• **Short problem**:
Copy the rows below word for word, leaving out the pictures.

-- start Material --

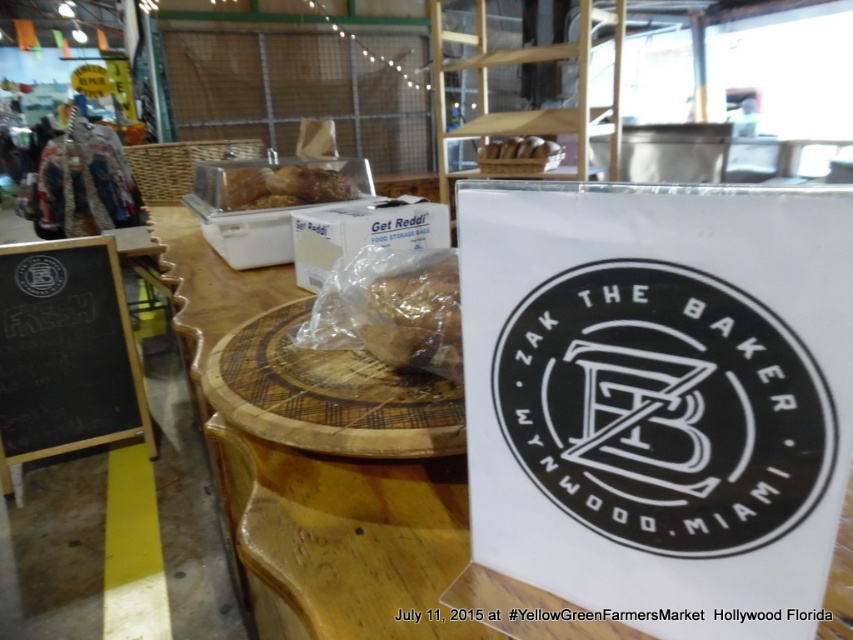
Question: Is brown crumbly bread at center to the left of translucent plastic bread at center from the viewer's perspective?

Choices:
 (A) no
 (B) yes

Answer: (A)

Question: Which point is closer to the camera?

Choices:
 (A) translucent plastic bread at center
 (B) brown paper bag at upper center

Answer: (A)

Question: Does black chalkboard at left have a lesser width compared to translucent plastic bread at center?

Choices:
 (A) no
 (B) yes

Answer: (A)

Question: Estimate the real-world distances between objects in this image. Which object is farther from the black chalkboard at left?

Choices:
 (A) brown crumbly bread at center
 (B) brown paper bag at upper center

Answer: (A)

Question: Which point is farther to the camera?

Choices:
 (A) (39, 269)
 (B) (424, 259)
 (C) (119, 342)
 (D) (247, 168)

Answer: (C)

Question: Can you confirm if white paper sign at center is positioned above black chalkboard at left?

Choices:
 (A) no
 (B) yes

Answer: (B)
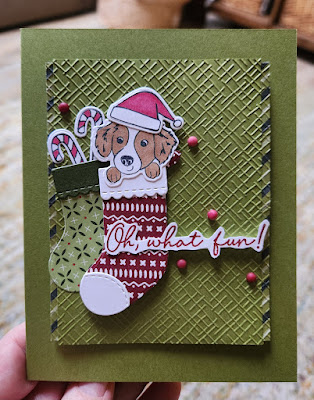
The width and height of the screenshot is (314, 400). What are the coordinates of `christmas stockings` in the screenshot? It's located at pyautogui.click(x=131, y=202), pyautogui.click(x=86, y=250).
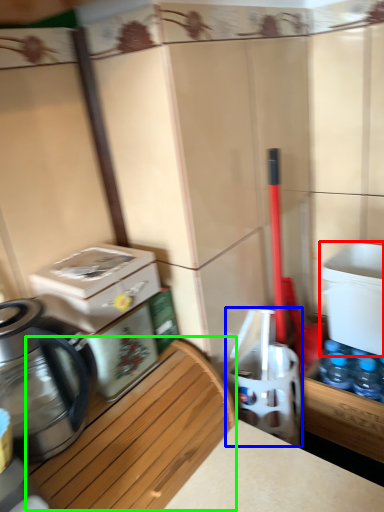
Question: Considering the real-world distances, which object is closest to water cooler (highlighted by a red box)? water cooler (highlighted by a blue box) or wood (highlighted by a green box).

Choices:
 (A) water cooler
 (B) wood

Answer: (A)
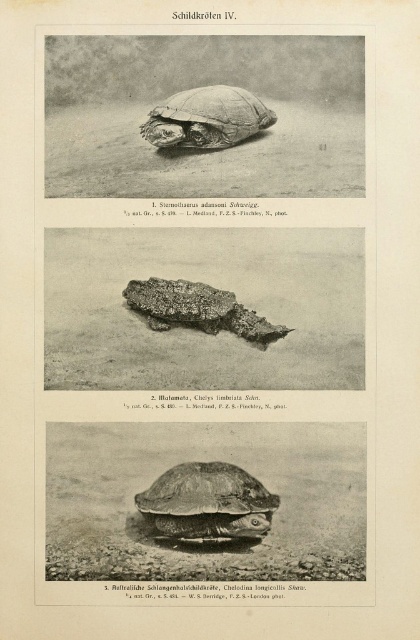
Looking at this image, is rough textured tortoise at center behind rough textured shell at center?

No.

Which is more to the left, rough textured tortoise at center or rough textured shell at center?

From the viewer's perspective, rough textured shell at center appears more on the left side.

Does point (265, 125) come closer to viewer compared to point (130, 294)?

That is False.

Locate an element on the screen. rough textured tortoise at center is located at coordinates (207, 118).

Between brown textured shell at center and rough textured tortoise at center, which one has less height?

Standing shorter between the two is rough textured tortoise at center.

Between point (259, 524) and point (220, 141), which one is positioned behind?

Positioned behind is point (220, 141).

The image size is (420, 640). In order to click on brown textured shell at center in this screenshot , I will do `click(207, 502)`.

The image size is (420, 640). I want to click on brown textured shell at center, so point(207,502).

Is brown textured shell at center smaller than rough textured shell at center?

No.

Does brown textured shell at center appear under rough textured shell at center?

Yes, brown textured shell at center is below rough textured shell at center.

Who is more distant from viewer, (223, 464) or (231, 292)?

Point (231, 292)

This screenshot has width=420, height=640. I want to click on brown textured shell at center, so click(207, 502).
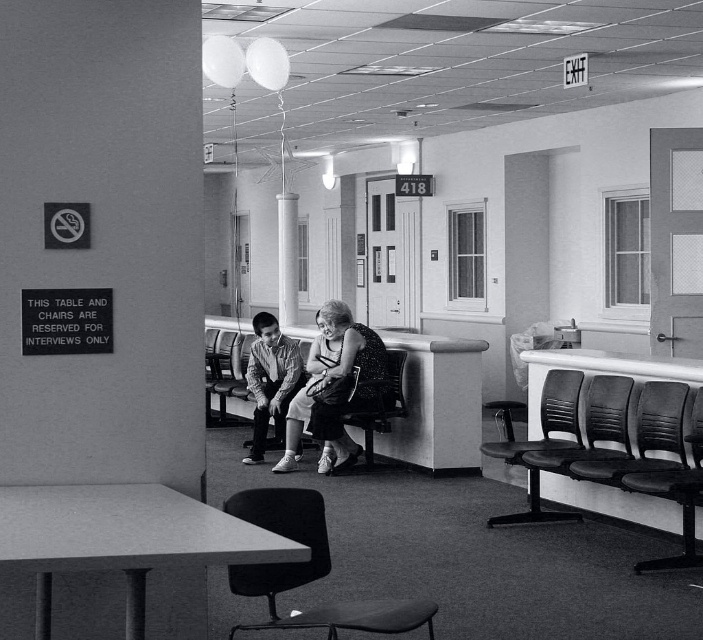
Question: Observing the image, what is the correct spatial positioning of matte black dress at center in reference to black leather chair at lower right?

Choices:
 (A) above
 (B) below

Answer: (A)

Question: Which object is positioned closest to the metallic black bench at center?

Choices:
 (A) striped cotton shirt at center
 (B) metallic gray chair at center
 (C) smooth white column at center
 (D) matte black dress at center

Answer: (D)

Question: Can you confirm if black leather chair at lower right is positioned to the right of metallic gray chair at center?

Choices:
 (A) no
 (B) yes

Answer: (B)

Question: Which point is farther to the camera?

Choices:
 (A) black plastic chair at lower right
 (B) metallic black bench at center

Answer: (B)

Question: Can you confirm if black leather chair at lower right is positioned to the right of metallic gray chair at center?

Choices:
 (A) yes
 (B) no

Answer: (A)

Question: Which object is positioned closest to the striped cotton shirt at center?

-- end Material --

• **Result below**:
Question: Is brown crumbly bread at center to the left of translucent plastic bread at center from the viewer's perspective?

Choices:
 (A) no
 (B) yes

Answer: (A)

Question: Which point is closer to the camera?

Choices:
 (A) translucent plastic bread at center
 (B) brown paper bag at upper center

Answer: (A)

Question: Does black chalkboard at left have a lesser width compared to translucent plastic bread at center?

Choices:
 (A) no
 (B) yes

Answer: (A)

Question: Estimate the real-world distances between objects in this image. Which object is farther from the black chalkboard at left?

Choices:
 (A) brown crumbly bread at center
 (B) brown paper bag at upper center

Answer: (A)

Question: Which point is farther to the camera?

Choices:
 (A) (39, 269)
 (B) (424, 259)
 (C) (119, 342)
 (D) (247, 168)

Answer: (C)

Question: Can you confirm if white paper sign at center is positioned above black chalkboard at left?

Choices:
 (A) no
 (B) yes

Answer: (B)
The width and height of the screenshot is (314, 400). What are the coordinates of `christmas stockings` in the screenshot? It's located at pyautogui.click(x=131, y=202), pyautogui.click(x=86, y=250).
Question: Considering the real-world distances, which object is closest to water cooler (highlighted by a red box)? water cooler (highlighted by a blue box) or wood (highlighted by a green box).

Choices:
 (A) water cooler
 (B) wood

Answer: (A)
Looking at this image, is rough textured tortoise at center behind rough textured shell at center?

No.

Which is more to the left, rough textured tortoise at center or rough textured shell at center?

From the viewer's perspective, rough textured shell at center appears more on the left side.

Does point (265, 125) come closer to viewer compared to point (130, 294)?

That is False.

Locate an element on the screen. rough textured tortoise at center is located at coordinates (207, 118).

Between brown textured shell at center and rough textured tortoise at center, which one has less height?

Standing shorter between the two is rough textured tortoise at center.

Between point (259, 524) and point (220, 141), which one is positioned behind?

Positioned behind is point (220, 141).

The image size is (420, 640). In order to click on brown textured shell at center in this screenshot , I will do `click(207, 502)`.

The image size is (420, 640). I want to click on brown textured shell at center, so point(207,502).

Is brown textured shell at center smaller than rough textured shell at center?

No.

Does brown textured shell at center appear under rough textured shell at center?

Yes, brown textured shell at center is below rough textured shell at center.

Who is more distant from viewer, (223, 464) or (231, 292)?

Point (231, 292)

This screenshot has width=420, height=640. I want to click on brown textured shell at center, so click(207, 502).
Question: Observing the image, what is the correct spatial positioning of matte black dress at center in reference to black leather chair at lower right?

Choices:
 (A) above
 (B) below

Answer: (A)

Question: Which object is positioned closest to the metallic black bench at center?

Choices:
 (A) striped cotton shirt at center
 (B) metallic gray chair at center
 (C) smooth white column at center
 (D) matte black dress at center

Answer: (D)

Question: Can you confirm if black leather chair at lower right is positioned to the right of metallic gray chair at center?

Choices:
 (A) no
 (B) yes

Answer: (B)

Question: Which point is farther to the camera?

Choices:
 (A) black plastic chair at lower right
 (B) metallic black bench at center

Answer: (B)

Question: Can you confirm if black leather chair at lower right is positioned to the right of metallic gray chair at center?

Choices:
 (A) yes
 (B) no

Answer: (A)

Question: Which object is positioned closest to the striped cotton shirt at center?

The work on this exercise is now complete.